* _Assigned task_
When the string "none" occurs in a line of the records, show that line.

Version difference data

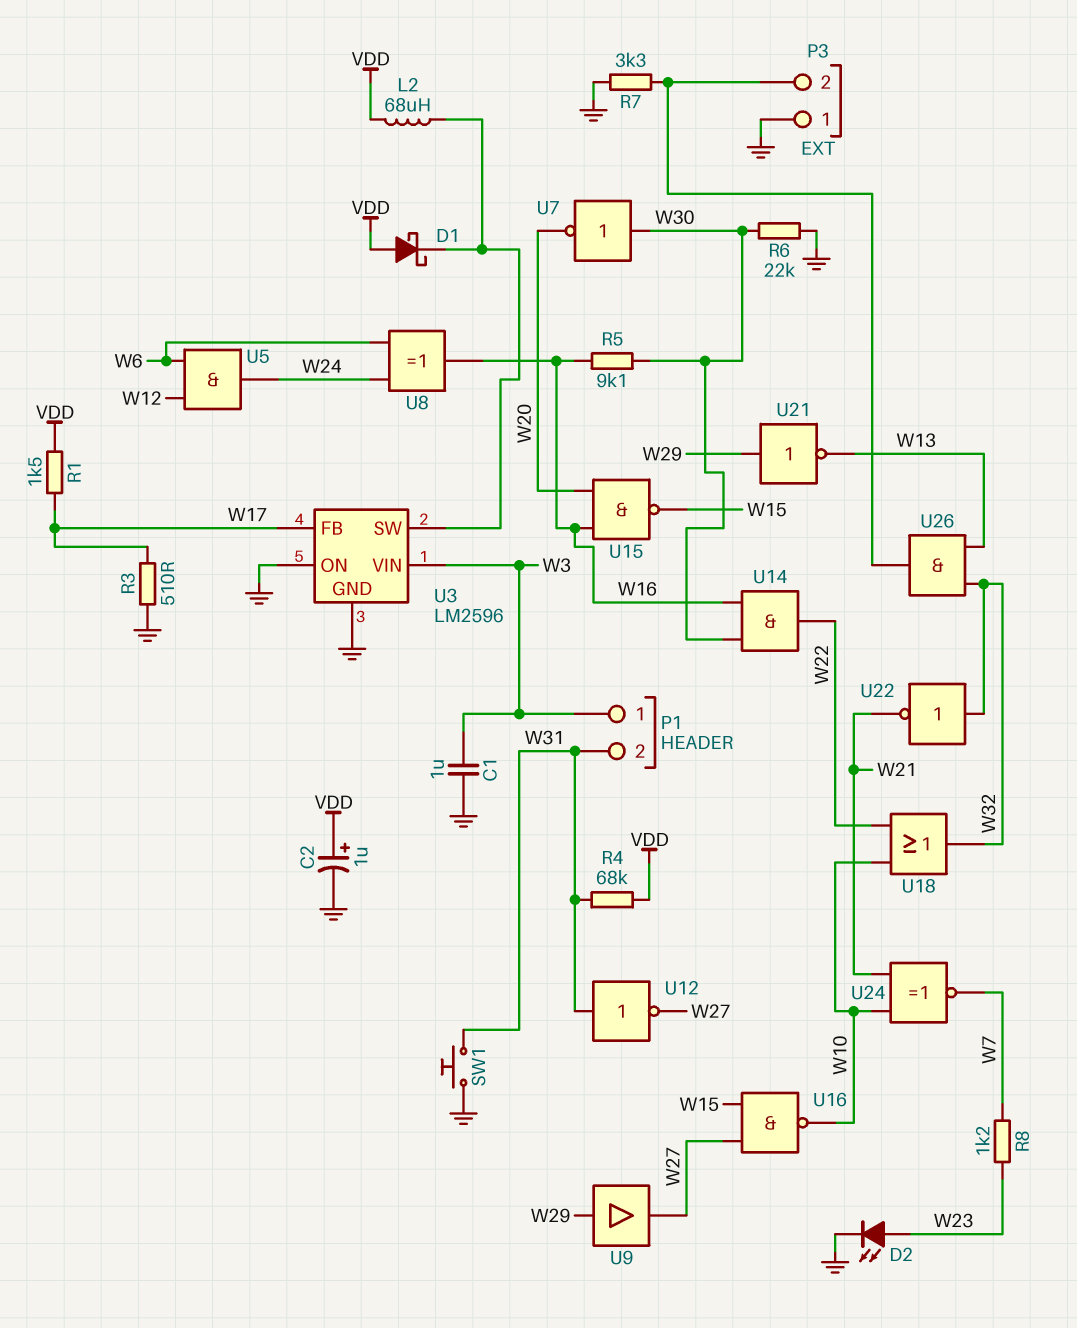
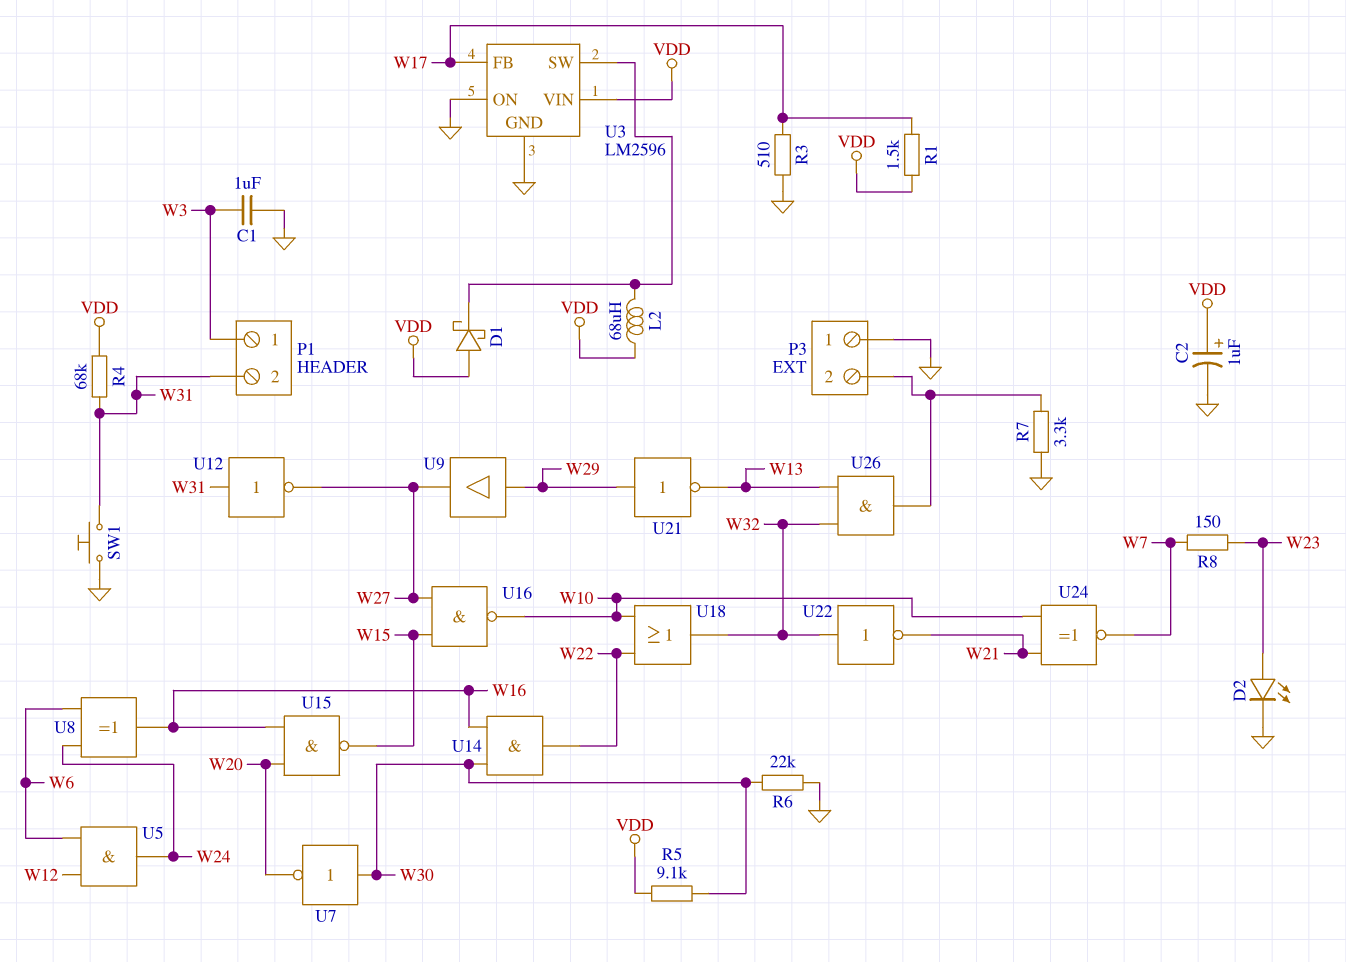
R5: 9.1k (W16, W30) -> 9.1k (VDD, W30)
R8: 1.2k (W7, W23) -> 150 (W7, W23)
U3 pin VIN: W3 -> VDD

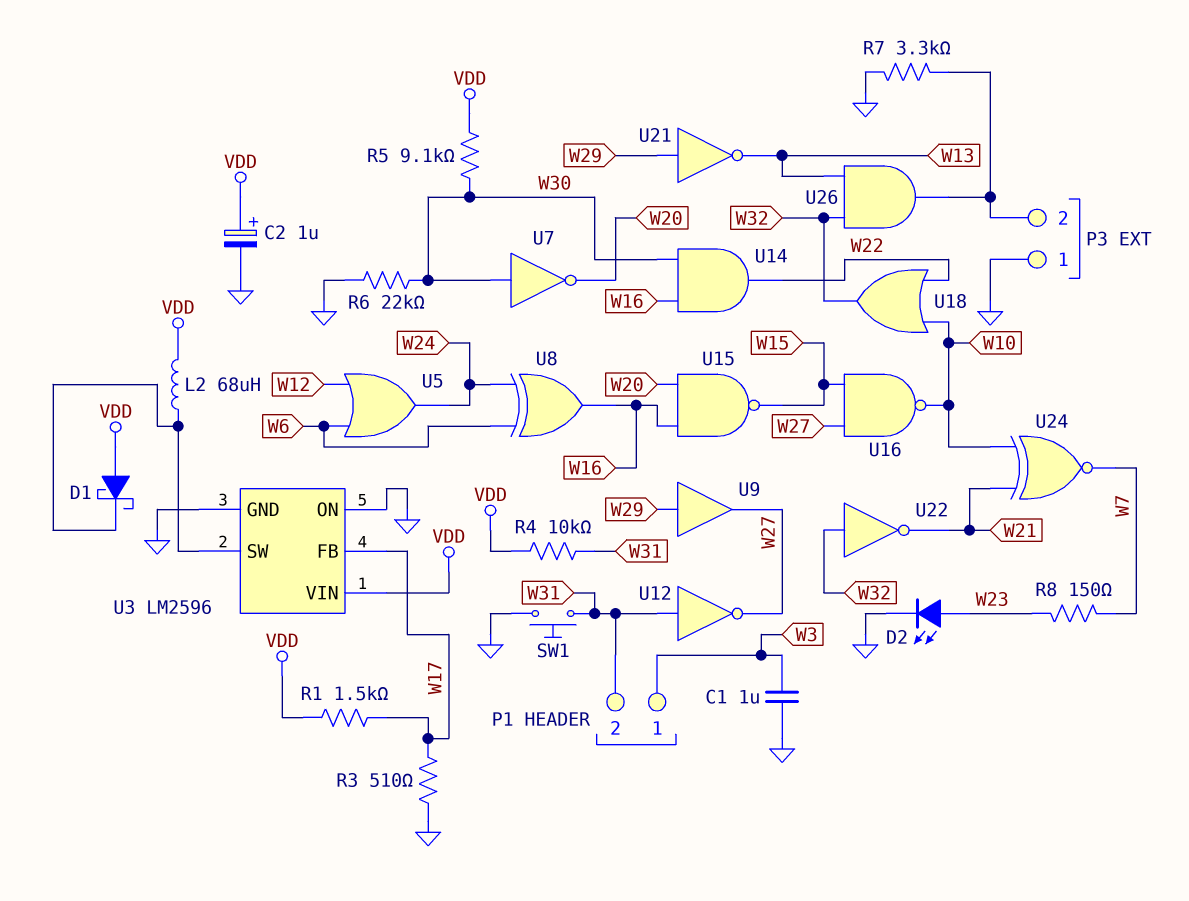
R4: 68k (VDD, W31) -> 10k (VDD, W31)
U5: AND (in W6, in W12, out W24) -> OR (in W6, in W12, out W24)

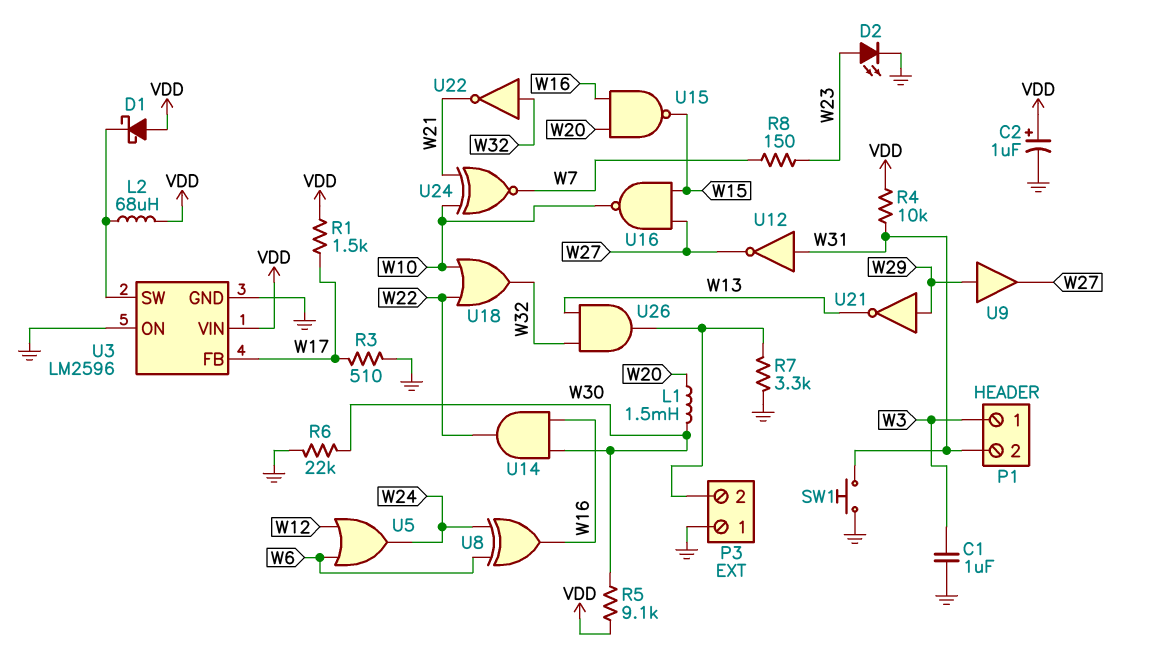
L1: none -> 1.5mH (W20, W30)
U7: NOT (in W30, out W20) -> none

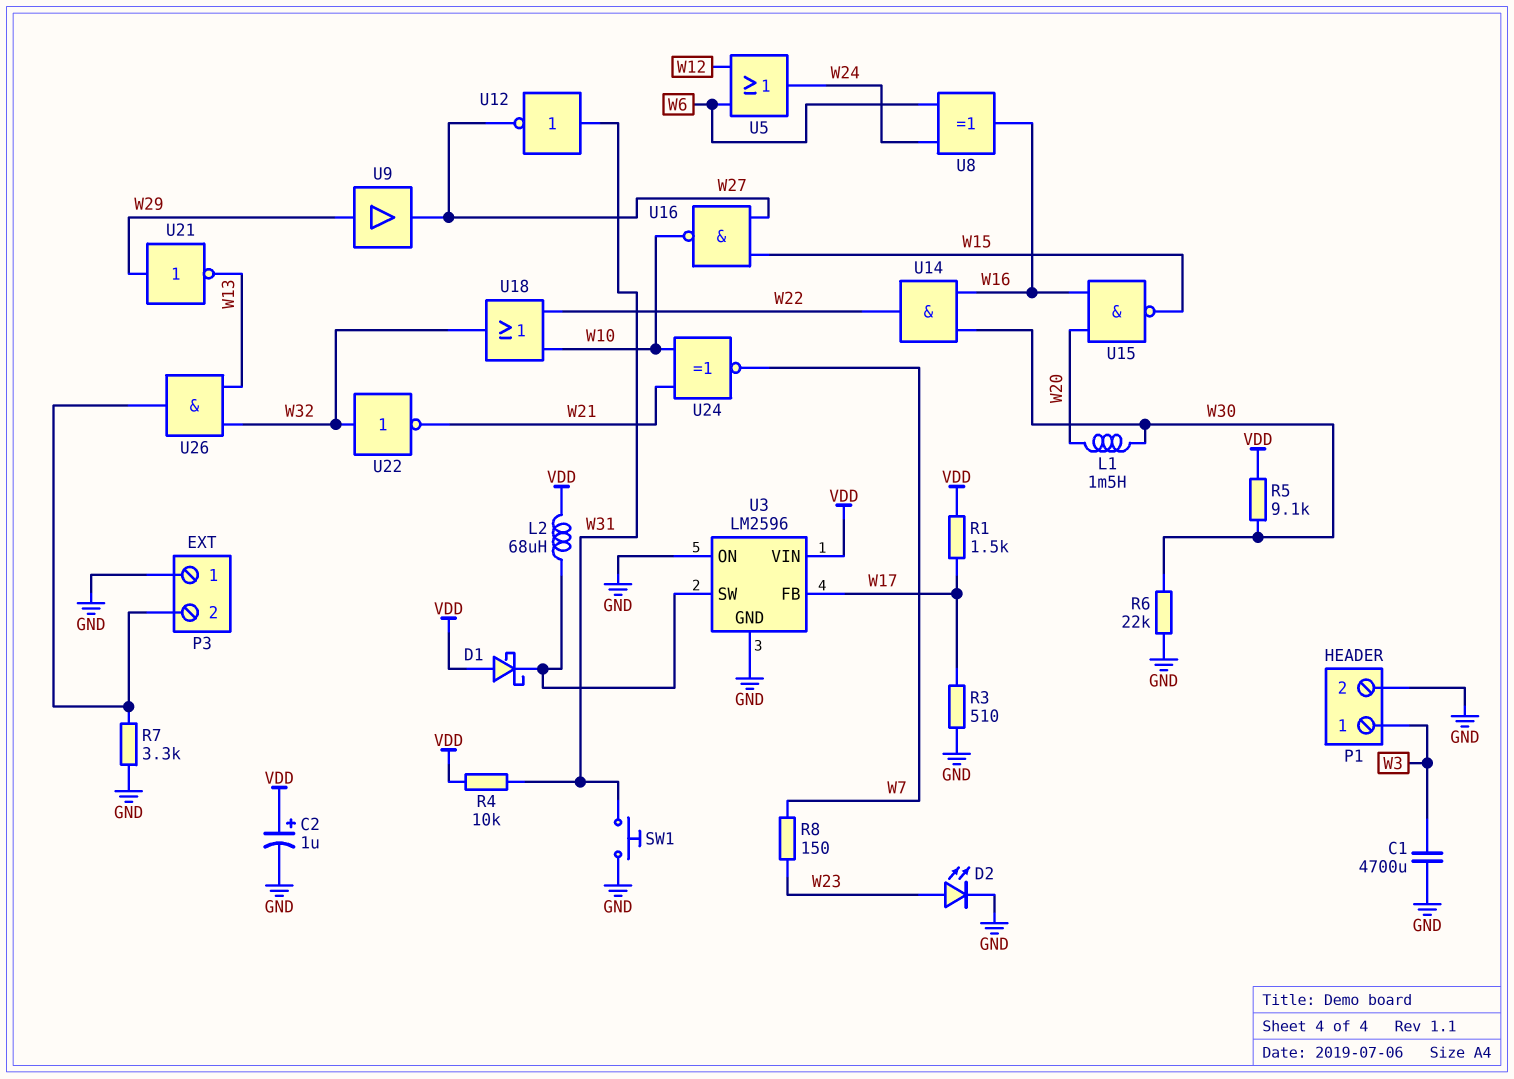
C1: 1uF (GND, W3) -> 4700uF (GND, W3)
P1 pin 2: W31 -> GND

* _The completed task_
L1: none -> 1.5mH (W20, W30)
U7: NOT (in W30, out W20) -> none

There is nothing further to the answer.